> Job
Please reproduce the items below word for word, leaving out the pictures.
:: Provided records
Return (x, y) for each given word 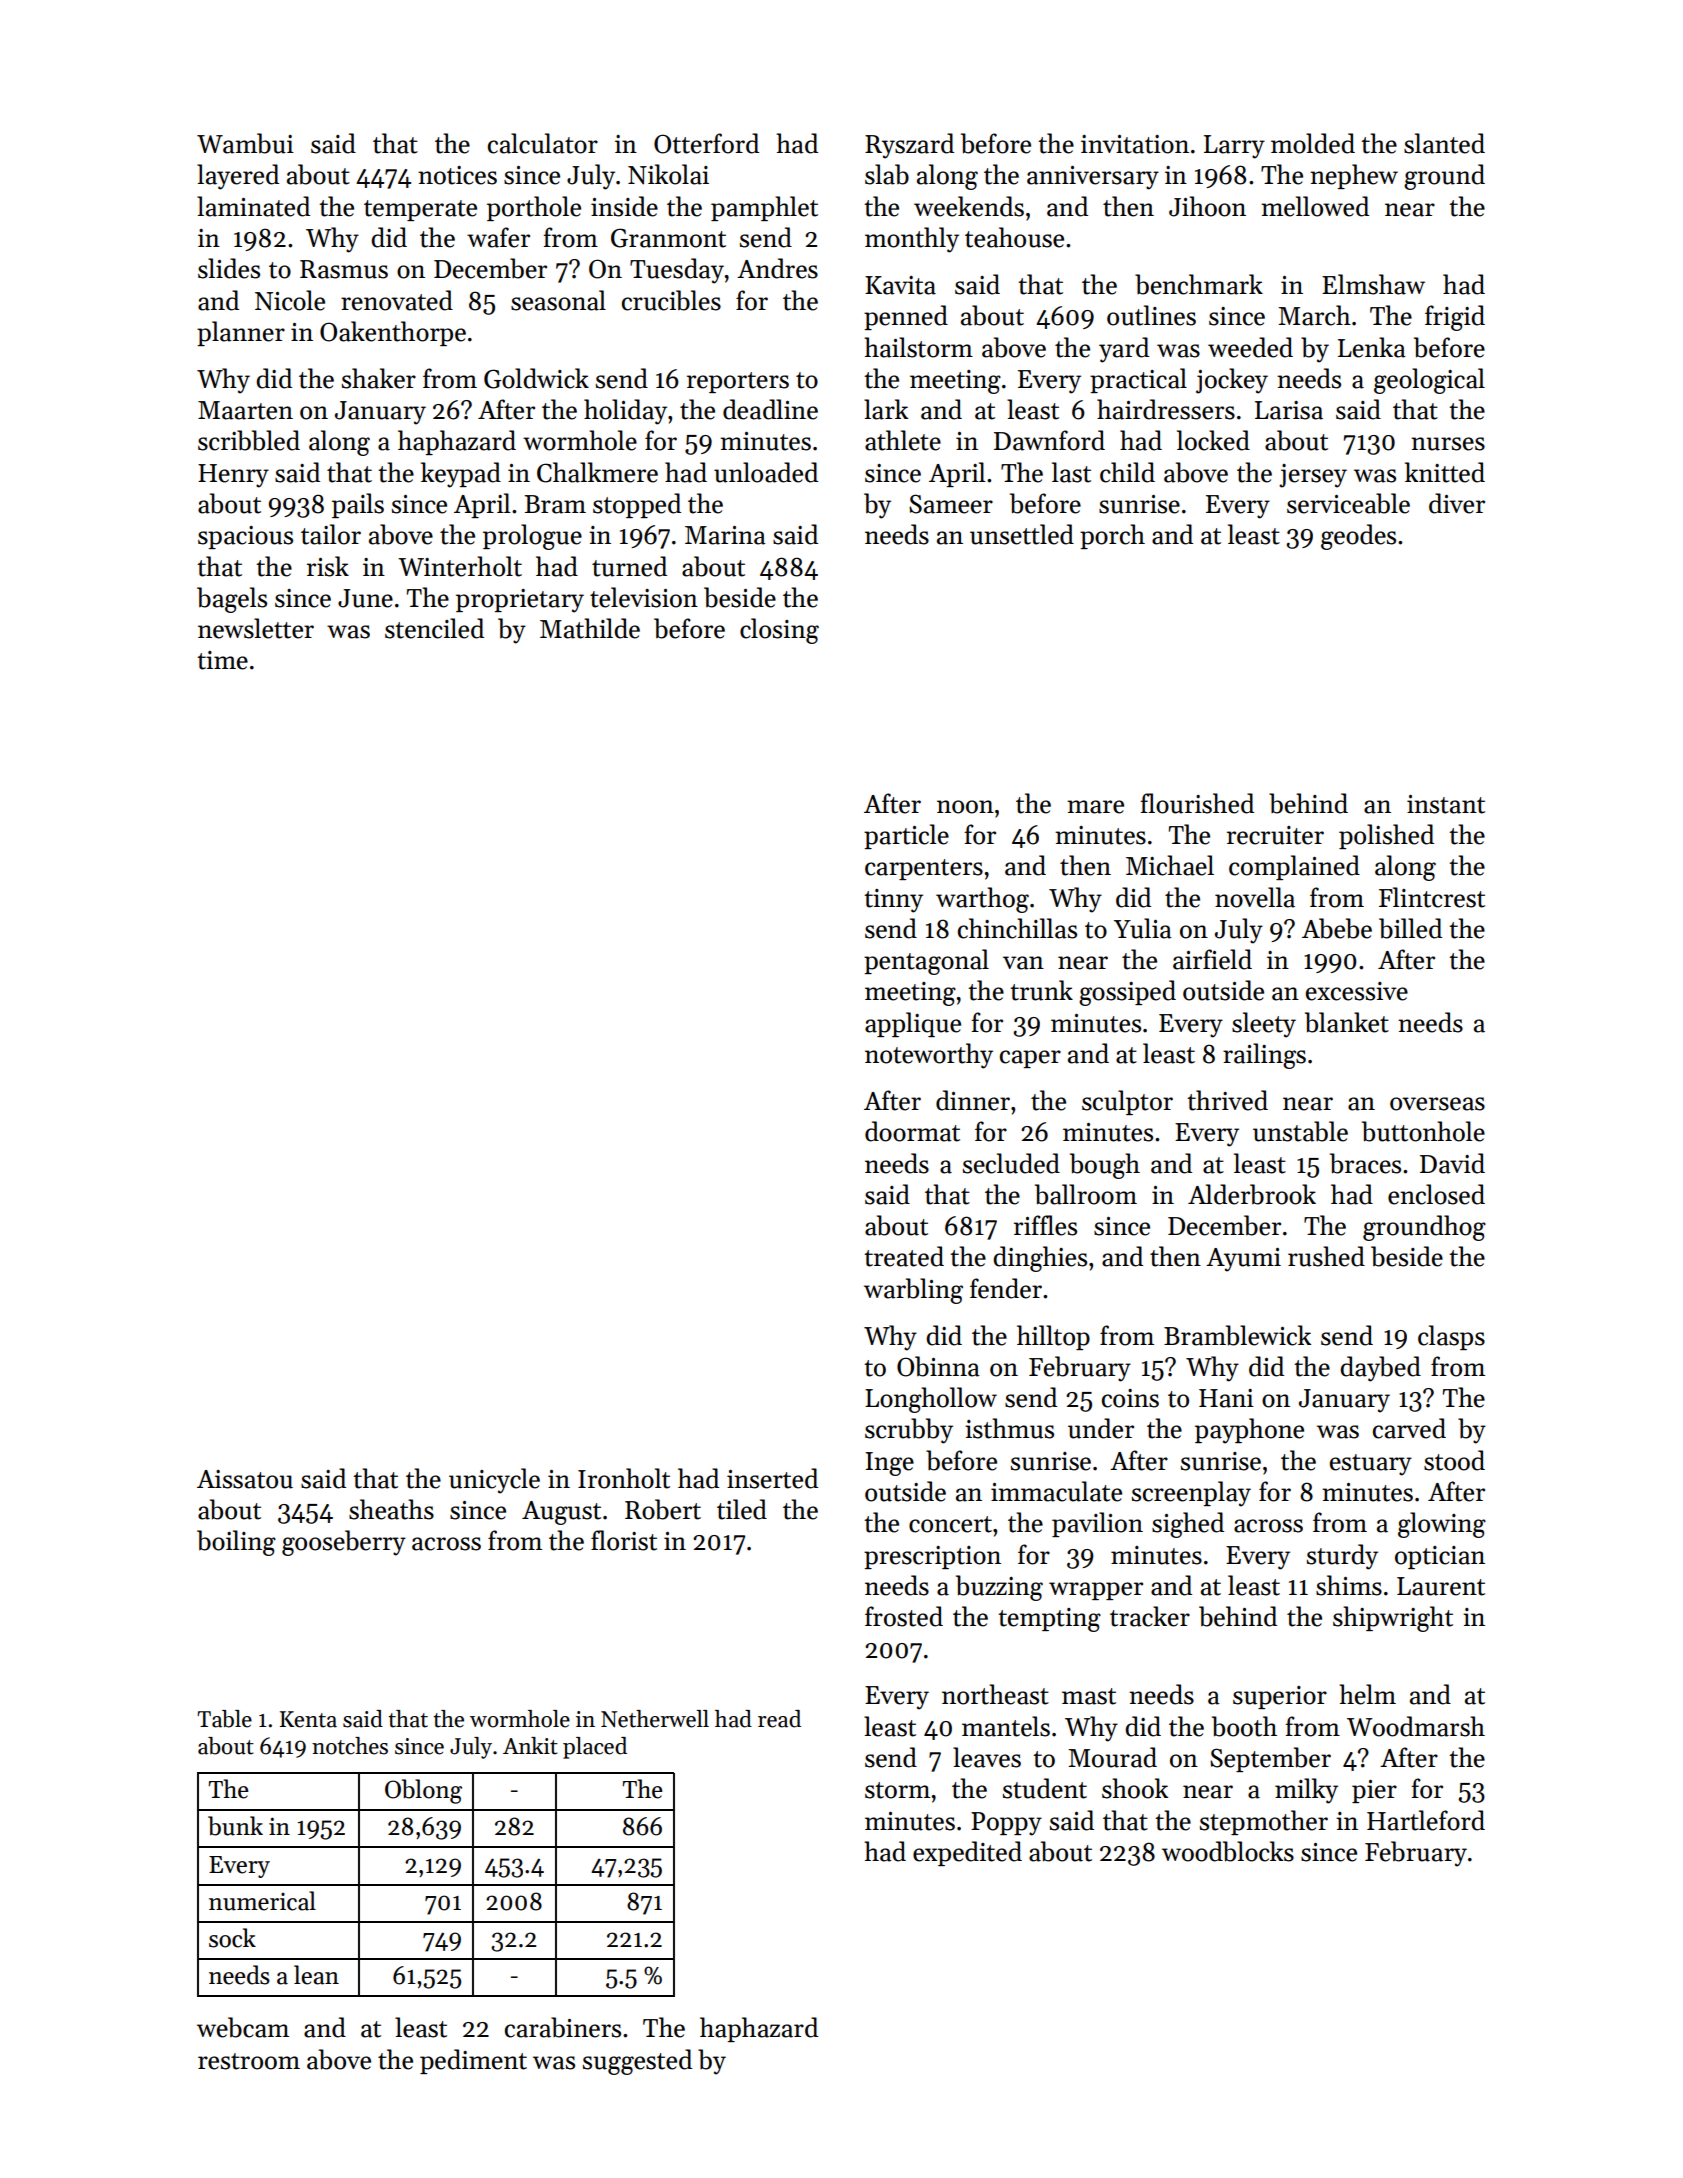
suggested (637, 2062)
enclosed (1436, 1194)
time (222, 660)
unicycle (494, 1481)
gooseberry (344, 1543)
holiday (625, 412)
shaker (379, 378)
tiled (742, 1509)
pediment (473, 2061)
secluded (1011, 1163)
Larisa (1289, 410)
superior (1280, 1697)
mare (1095, 807)
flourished (1197, 803)
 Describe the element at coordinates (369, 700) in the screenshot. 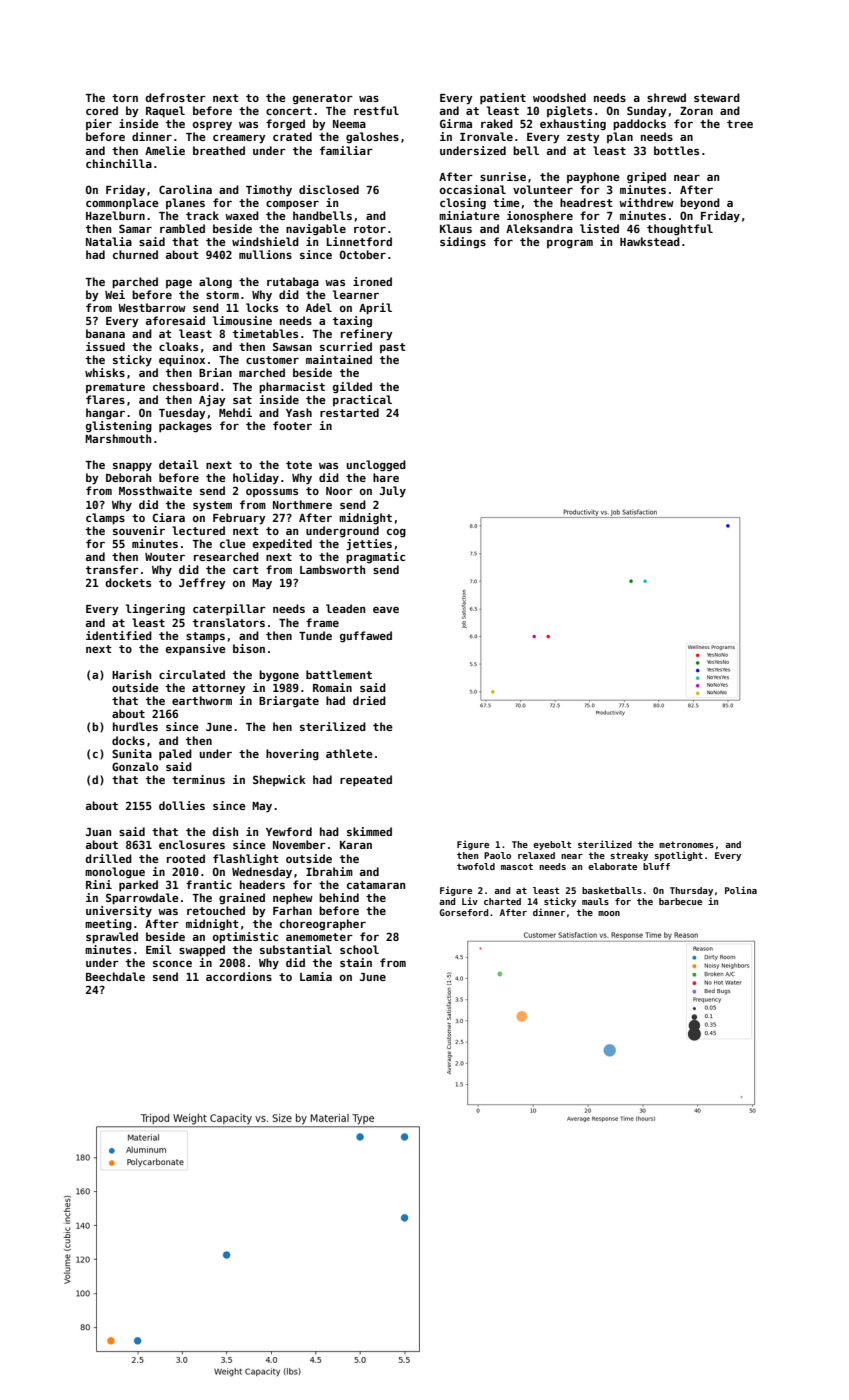

I see `dried` at that location.
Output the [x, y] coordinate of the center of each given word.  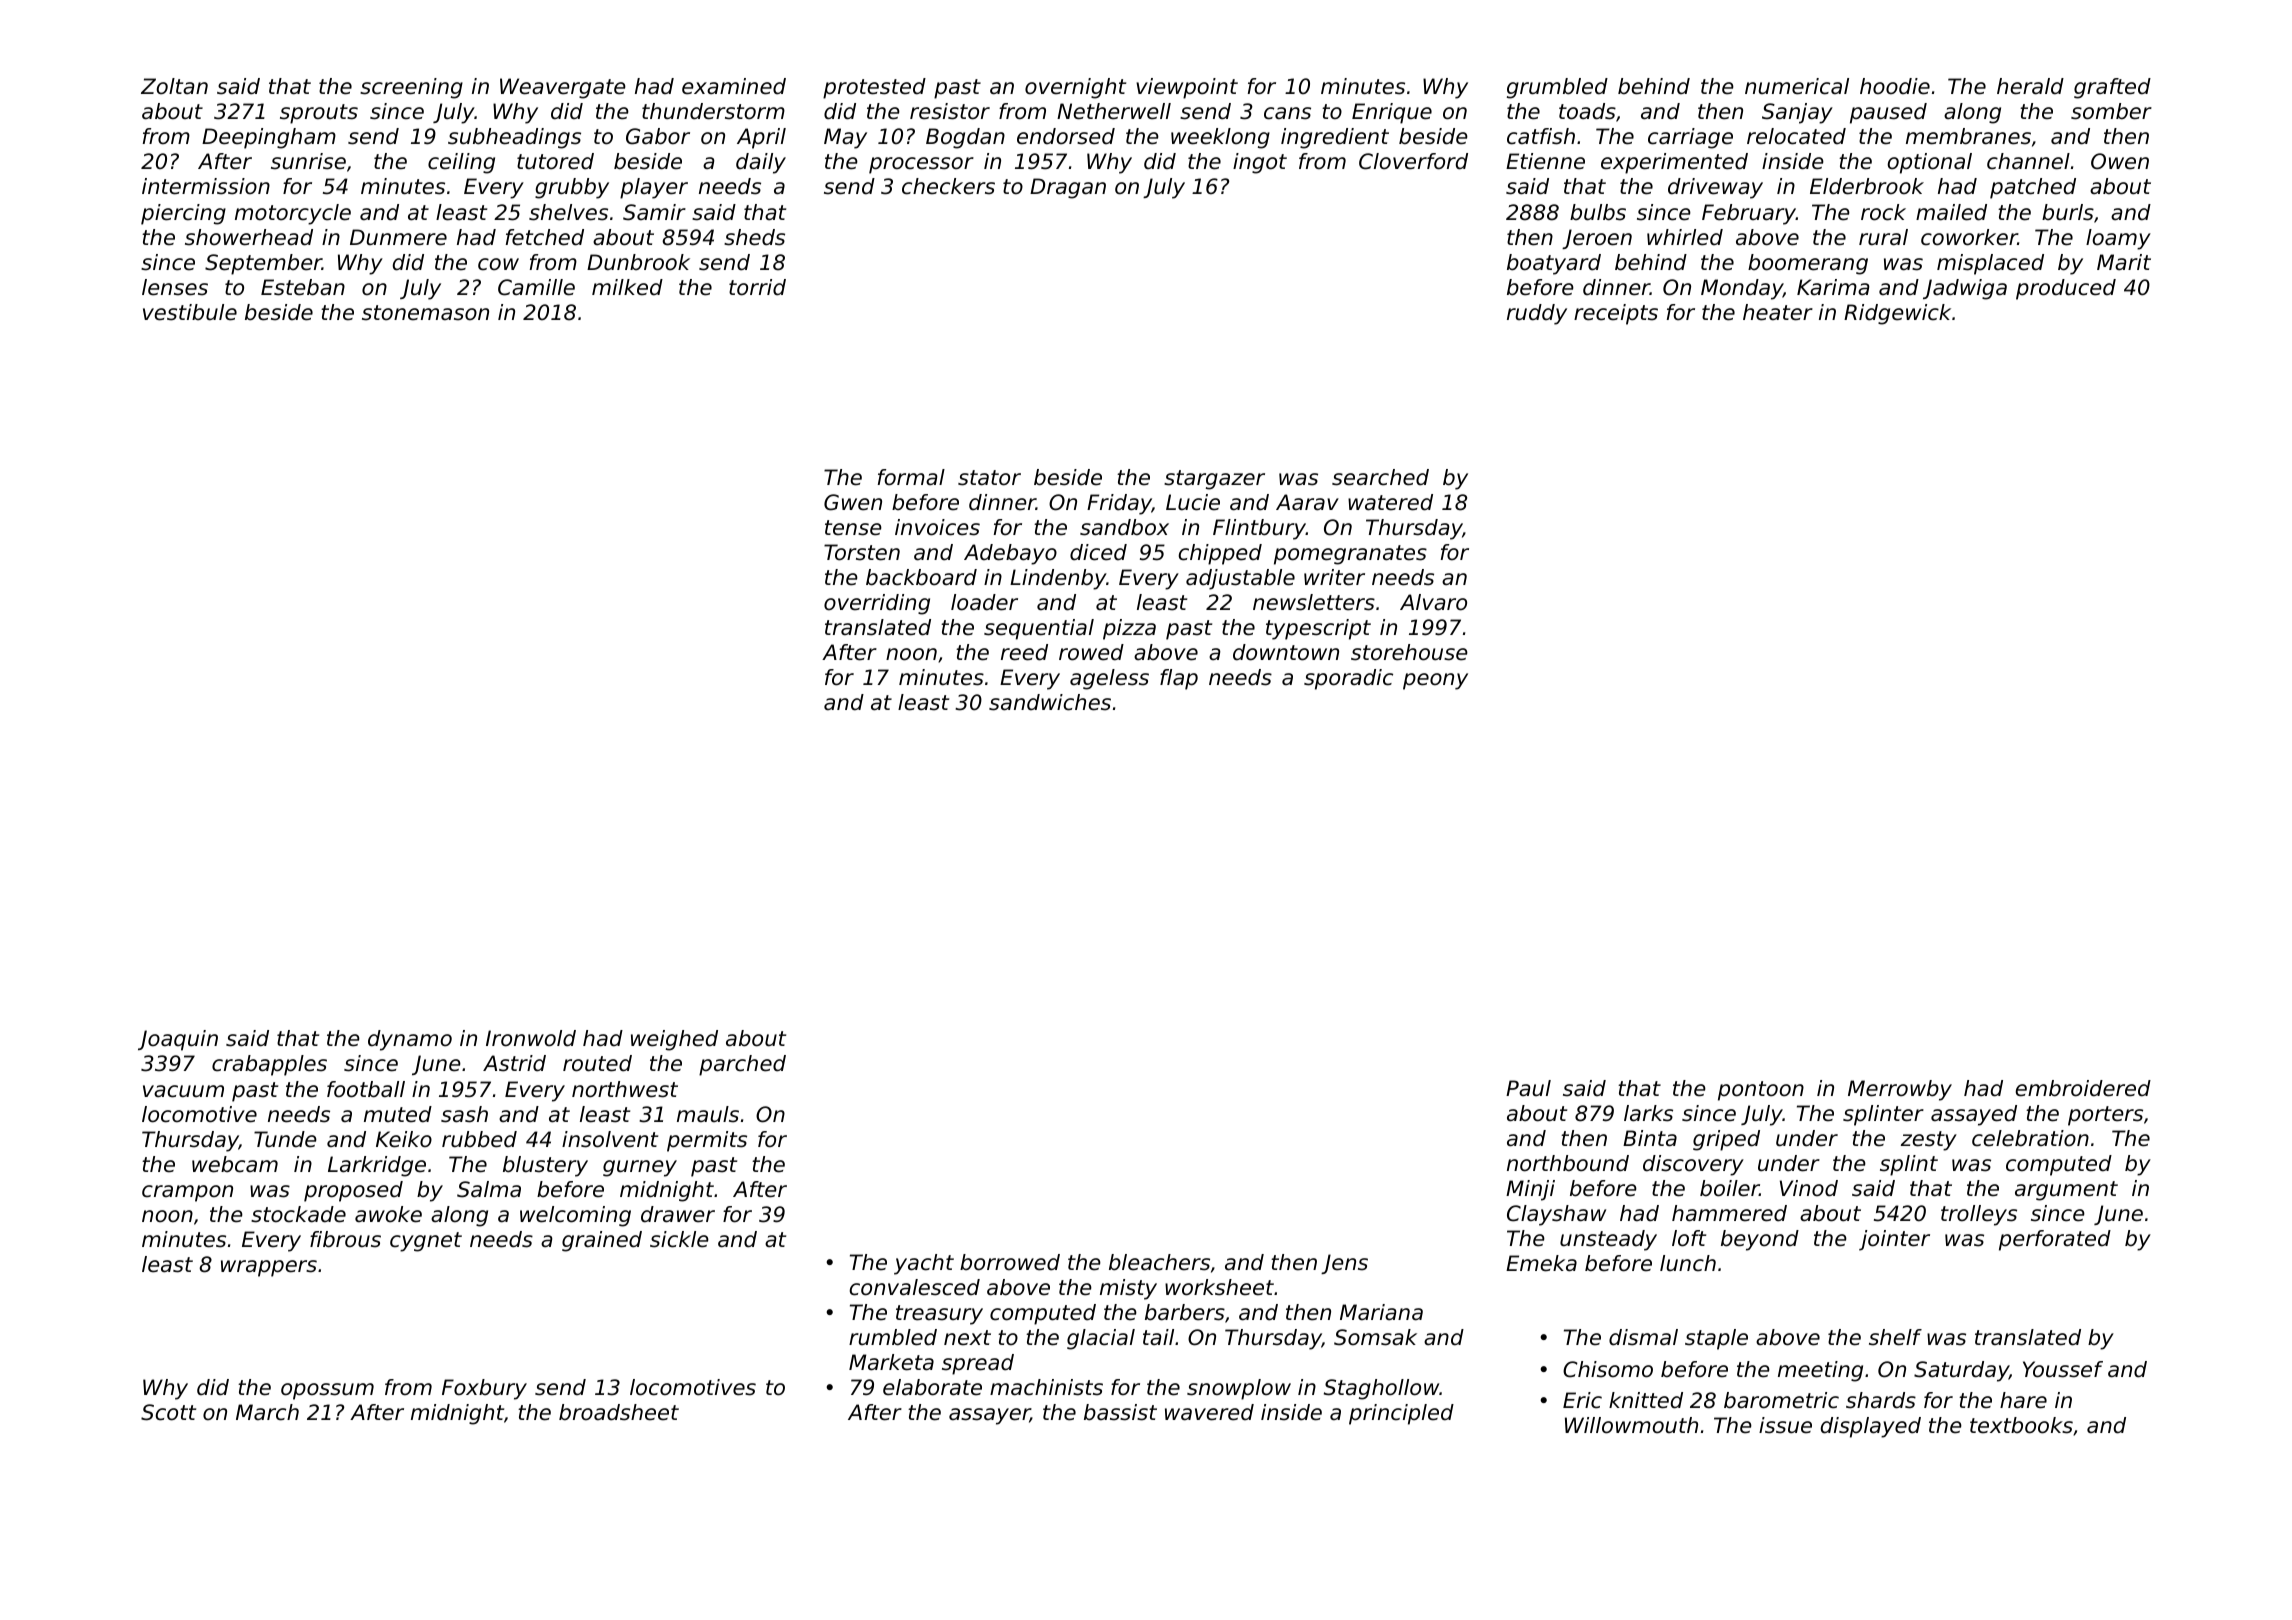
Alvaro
::::
> Answer to the problem
Return (x, y) for each given word 
suggested (637, 2062)
enclosed (1436, 1194)
time (222, 660)
unicycle (494, 1481)
gooseberry (344, 1543)
holiday (625, 412)
shaker (379, 378)
tiled (742, 1509)
pediment (473, 2061)
secluded (1011, 1163)
Larisa (1289, 410)
superior (1280, 1697)
mare (1095, 807)
flourished (1197, 803)
 Describe the element at coordinates (369, 700) in the screenshot. 

I see `dried` at that location.
Output the [x, y] coordinate of the center of each given word.  
Alvaro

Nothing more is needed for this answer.